• _Problem details_
Copy out, unchanged, the lines of the entries below that start with the line containing "Trace the roads" and end with the line containing "road 2 (residential): [(72,511),(35,404),(37,385)]", including both of those lines.

• _Dataset rows_
:::::

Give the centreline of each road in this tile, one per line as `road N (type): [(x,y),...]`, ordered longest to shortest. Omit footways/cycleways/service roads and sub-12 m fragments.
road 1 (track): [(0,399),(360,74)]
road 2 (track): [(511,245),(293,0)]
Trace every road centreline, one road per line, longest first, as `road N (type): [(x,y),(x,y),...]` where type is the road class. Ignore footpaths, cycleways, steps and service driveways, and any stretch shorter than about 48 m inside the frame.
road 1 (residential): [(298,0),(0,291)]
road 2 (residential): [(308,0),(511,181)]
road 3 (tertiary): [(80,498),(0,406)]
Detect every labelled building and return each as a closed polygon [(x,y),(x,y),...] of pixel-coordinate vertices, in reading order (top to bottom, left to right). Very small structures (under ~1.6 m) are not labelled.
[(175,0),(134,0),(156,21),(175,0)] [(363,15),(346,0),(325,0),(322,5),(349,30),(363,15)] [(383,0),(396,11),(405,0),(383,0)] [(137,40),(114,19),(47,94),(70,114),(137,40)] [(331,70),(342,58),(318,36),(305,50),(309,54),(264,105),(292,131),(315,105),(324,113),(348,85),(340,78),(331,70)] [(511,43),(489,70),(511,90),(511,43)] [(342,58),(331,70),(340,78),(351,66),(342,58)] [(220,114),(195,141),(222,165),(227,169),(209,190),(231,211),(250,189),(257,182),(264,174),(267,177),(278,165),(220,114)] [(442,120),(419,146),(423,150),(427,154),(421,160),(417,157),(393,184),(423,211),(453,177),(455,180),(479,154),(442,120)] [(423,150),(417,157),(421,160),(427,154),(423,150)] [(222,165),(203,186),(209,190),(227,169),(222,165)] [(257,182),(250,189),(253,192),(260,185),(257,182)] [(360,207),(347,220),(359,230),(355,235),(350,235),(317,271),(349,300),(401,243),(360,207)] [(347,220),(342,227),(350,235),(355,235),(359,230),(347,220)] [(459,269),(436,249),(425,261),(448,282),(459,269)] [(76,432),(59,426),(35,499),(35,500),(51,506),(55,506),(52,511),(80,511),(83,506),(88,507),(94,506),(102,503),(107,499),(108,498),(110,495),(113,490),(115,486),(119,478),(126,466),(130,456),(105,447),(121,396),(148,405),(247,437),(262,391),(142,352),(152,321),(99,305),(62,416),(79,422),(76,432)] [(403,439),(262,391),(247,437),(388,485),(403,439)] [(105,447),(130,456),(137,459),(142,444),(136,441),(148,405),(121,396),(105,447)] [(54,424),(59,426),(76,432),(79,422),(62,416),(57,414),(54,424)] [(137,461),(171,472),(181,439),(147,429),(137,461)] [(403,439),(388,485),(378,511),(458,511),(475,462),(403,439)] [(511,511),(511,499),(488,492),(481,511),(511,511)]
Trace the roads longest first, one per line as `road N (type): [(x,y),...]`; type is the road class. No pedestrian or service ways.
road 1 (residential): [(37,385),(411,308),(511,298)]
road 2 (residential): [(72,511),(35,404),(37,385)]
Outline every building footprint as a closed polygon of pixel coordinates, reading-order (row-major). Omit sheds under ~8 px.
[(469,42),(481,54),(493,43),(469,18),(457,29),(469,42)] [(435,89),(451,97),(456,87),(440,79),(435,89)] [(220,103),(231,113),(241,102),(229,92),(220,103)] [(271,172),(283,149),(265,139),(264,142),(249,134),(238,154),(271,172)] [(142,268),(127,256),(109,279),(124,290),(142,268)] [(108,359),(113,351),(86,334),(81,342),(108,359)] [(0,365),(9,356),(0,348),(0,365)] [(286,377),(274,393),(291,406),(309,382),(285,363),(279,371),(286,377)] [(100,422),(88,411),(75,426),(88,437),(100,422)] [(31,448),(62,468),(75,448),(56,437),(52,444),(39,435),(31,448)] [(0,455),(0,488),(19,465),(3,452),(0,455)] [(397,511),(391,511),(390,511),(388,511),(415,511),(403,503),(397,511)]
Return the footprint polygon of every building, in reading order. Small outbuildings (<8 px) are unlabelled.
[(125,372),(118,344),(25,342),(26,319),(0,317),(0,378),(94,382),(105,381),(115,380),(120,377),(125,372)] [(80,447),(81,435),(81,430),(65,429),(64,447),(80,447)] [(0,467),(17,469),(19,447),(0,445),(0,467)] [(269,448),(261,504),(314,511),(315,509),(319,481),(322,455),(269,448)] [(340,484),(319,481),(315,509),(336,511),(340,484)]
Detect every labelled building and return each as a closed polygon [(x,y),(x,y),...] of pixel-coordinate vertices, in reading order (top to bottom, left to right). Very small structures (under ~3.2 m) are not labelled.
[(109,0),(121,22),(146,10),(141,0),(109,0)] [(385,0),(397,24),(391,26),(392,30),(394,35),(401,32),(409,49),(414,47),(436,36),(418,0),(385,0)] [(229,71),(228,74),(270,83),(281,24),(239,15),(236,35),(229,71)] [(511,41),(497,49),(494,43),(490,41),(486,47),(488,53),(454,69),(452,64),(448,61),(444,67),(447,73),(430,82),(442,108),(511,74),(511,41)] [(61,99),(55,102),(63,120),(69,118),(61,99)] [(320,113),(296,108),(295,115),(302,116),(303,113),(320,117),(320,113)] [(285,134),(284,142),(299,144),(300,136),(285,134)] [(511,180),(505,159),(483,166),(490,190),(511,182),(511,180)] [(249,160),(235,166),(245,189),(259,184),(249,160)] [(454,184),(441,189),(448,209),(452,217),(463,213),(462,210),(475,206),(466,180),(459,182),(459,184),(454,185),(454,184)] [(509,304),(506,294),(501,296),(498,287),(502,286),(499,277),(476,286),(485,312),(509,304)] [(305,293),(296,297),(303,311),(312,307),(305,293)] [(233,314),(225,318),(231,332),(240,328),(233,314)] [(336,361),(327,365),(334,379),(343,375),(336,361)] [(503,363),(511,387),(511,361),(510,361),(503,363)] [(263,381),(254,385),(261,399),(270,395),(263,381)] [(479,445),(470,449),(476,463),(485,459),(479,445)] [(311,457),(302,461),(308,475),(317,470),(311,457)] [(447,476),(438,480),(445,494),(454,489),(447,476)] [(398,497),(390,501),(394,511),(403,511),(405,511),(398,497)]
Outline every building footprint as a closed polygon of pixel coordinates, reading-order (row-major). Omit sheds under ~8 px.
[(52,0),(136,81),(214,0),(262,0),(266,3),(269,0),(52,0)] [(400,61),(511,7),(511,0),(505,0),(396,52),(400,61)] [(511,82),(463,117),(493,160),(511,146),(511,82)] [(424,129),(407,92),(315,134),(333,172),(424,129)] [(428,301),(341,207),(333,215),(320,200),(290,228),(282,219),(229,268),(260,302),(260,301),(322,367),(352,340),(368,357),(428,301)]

:::::

• _Complete output_
Trace the roads longest first, one per line as `road N (type): [(x,y),...]`; type is the road class. No pedestrian or service ways.
road 1 (residential): [(37,385),(411,308),(511,298)]
road 2 (residential): [(72,511),(35,404),(37,385)]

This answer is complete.